* Your task
Given the listing below, write out exactly the lines starting with the line that has "none -> tan brick B10 level 1" and going on through the line that has "none -> grey brick H8:H10 level 1", both kept.
[Source material — start]
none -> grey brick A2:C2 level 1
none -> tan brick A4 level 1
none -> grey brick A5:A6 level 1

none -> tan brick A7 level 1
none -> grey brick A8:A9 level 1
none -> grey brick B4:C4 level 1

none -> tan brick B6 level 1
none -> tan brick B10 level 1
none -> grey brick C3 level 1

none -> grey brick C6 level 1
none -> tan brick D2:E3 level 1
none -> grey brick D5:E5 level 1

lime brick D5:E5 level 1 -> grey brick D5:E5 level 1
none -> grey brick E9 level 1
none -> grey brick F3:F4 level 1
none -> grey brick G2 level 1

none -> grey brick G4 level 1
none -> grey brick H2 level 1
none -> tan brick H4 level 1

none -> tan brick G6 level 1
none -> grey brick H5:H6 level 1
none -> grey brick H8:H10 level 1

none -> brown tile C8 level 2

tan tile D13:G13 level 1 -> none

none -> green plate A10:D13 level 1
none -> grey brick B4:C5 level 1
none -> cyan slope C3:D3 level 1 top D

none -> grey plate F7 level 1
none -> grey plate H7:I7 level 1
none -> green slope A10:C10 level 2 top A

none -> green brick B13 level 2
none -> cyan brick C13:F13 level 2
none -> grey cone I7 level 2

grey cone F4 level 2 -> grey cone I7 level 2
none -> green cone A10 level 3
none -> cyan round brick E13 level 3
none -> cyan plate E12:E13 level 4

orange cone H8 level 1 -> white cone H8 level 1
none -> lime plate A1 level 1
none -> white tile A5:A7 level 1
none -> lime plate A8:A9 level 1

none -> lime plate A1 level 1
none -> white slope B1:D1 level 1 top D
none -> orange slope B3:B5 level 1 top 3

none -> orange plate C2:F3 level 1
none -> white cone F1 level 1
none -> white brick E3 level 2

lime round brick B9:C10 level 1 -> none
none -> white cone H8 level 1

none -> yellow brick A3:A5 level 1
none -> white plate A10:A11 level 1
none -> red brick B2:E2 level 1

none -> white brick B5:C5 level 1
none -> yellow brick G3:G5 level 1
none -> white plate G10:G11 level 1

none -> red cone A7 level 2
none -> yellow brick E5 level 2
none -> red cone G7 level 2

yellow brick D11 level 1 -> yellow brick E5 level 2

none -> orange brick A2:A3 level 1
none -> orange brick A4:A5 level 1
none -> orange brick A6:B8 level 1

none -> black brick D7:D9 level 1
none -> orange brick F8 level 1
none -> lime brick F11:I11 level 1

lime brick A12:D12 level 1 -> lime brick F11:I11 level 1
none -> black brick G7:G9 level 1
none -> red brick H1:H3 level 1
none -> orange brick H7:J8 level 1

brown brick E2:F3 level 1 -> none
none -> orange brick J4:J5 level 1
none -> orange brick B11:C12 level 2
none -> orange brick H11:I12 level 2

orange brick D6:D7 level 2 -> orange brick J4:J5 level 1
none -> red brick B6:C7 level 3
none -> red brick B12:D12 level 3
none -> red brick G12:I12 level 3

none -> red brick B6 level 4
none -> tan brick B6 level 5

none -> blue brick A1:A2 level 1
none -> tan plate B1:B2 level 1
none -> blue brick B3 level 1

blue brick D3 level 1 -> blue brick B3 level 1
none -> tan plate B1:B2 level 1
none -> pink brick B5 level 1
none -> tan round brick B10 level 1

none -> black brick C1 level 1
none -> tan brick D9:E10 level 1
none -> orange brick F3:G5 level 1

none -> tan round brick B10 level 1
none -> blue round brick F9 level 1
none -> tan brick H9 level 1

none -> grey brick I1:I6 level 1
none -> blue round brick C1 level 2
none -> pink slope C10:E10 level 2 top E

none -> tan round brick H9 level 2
[Source material — finish]
* Answer
none -> tan brick B10 level 1
none -> grey brick C3 level 1

none -> grey brick C6 level 1
none -> tan brick D2:E3 level 1
none -> grey brick D5:E5 level 1

lime brick D5:E5 level 1 -> grey brick D5:E5 level 1
none -> grey brick E9 level 1
none -> grey brick F3:F4 level 1
none -> grey brick G2 level 1

none -> grey brick G4 level 1
none -> grey brick H2 level 1
none -> tan brick H4 level 1

none -> tan brick G6 level 1
none -> grey brick H5:H6 level 1
none -> grey brick H8:H10 level 1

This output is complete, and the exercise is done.